** Begin Records supplied **
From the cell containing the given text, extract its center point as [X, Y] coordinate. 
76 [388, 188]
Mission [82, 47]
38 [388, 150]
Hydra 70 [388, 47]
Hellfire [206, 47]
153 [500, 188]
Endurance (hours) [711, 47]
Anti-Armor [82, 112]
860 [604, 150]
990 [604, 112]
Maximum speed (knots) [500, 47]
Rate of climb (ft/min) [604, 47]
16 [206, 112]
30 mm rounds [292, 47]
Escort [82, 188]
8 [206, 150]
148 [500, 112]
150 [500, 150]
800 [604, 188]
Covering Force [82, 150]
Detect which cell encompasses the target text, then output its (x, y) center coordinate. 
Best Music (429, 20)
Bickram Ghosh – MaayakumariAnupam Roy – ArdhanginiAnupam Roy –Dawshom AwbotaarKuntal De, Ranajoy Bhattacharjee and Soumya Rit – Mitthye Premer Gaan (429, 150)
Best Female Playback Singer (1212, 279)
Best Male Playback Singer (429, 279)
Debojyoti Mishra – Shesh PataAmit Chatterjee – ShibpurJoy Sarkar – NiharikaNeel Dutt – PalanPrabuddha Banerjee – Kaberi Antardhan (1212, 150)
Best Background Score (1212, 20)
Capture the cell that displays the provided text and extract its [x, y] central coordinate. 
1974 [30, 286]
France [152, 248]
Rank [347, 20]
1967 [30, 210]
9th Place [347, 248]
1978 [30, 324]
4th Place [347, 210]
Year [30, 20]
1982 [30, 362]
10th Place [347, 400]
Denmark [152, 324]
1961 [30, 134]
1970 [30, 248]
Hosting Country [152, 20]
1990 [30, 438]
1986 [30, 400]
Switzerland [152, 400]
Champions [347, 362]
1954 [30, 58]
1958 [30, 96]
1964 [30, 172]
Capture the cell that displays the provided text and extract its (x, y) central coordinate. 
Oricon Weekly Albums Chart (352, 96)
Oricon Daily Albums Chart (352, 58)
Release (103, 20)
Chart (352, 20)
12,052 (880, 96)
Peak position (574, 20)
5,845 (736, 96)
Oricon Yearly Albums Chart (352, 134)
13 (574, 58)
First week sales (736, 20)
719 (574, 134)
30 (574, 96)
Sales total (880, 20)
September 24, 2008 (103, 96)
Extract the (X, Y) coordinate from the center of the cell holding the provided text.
** End Records supplied **
**Work required**: Please set out every line of the listing above as a JSON list of strings, one string per line, leaving out any blank lines.

**In response**:
[
  "From the cell containing the given text, extract its center point as [X, Y] coordinate. ",
  "76 [388, 188]",
  "Mission [82, 47]",
  "38 [388, 150]",
  "Hydra 70 [388, 47]",
  "Hellfire [206, 47]",
  "153 [500, 188]",
  "Endurance (hours) [711, 47]",
  "Anti-Armor [82, 112]",
  "860 [604, 150]",
  "990 [604, 112]",
  "Maximum speed (knots) [500, 47]",
  "Rate of climb (ft/min) [604, 47]",
  "16 [206, 112]",
  "30 mm rounds [292, 47]",
  "Escort [82, 188]",
  "8 [206, 150]",
  "148 [500, 112]",
  "150 [500, 150]",
  "800 [604, 188]",
  "Covering Force [82, 150]",
  "Detect which cell encompasses the target text, then output its (x, y) center coordinate. ",
  "Best Music (429, 20)",
  "Bickram Ghosh – MaayakumariAnupam Roy – ArdhanginiAnupam Roy –Dawshom AwbotaarKuntal De, Ranajoy Bhattacharjee and Soumya Rit – Mitthye Premer Gaan (429, 150)",
  "Best Female Playback Singer (1212, 279)",
  "Best Male Playback Singer (429, 279)",
  "Debojyoti Mishra – Shesh PataAmit Chatterjee – ShibpurJoy Sarkar – NiharikaNeel Dutt – PalanPrabuddha Banerjee – Kaberi Antardhan (1212, 150)",
  "Best Background Score (1212, 20)",
  "Capture the cell that displays the provided text and extract its [x, y] central coordinate. ",
  "1974 [30, 286]",
  "France [152, 248]",
  "Rank [347, 20]",
  "1967 [30, 210]",
  "9th Place [347, 248]",
  "1978 [30, 324]",
  "4th Place [347, 210]",
  "Year [30, 20]",
  "1982 [30, 362]",
  "10th Place [347, 400]",
  "Denmark [152, 324]",
  "1961 [30, 134]",
  "1970 [30, 248]",
  "Hosting Country [152, 20]",
  "1990 [30, 438]",
  "1986 [30, 400]",
  "Switzerland [152, 400]",
  "Champions [347, 362]",
  "1954 [30, 58]",
  "1958 [30, 96]",
  "1964 [30, 172]",
  "Capture the cell that displays the provided text and extract its (x, y) central coordinate. ",
  "Oricon Weekly Albums Chart (352, 96)",
  "Oricon Daily Albums Chart (352, 58)",
  "Release (103, 20)",
  "Chart (352, 20)",
  "12,052 (880, 96)",
  "Peak position (574, 20)",
  "5,845 (736, 96)",
  "Oricon Yearly Albums Chart (352, 134)",
  "13 (574, 58)",
  "First week sales (736, 20)",
  "719 (574, 134)",
  "30 (574, 96)",
  "Sales total (880, 20)",
  "September 24, 2008 (103, 96)",
  "Extract the (X, Y) coordinate from the center of the cell holding the provided text."
]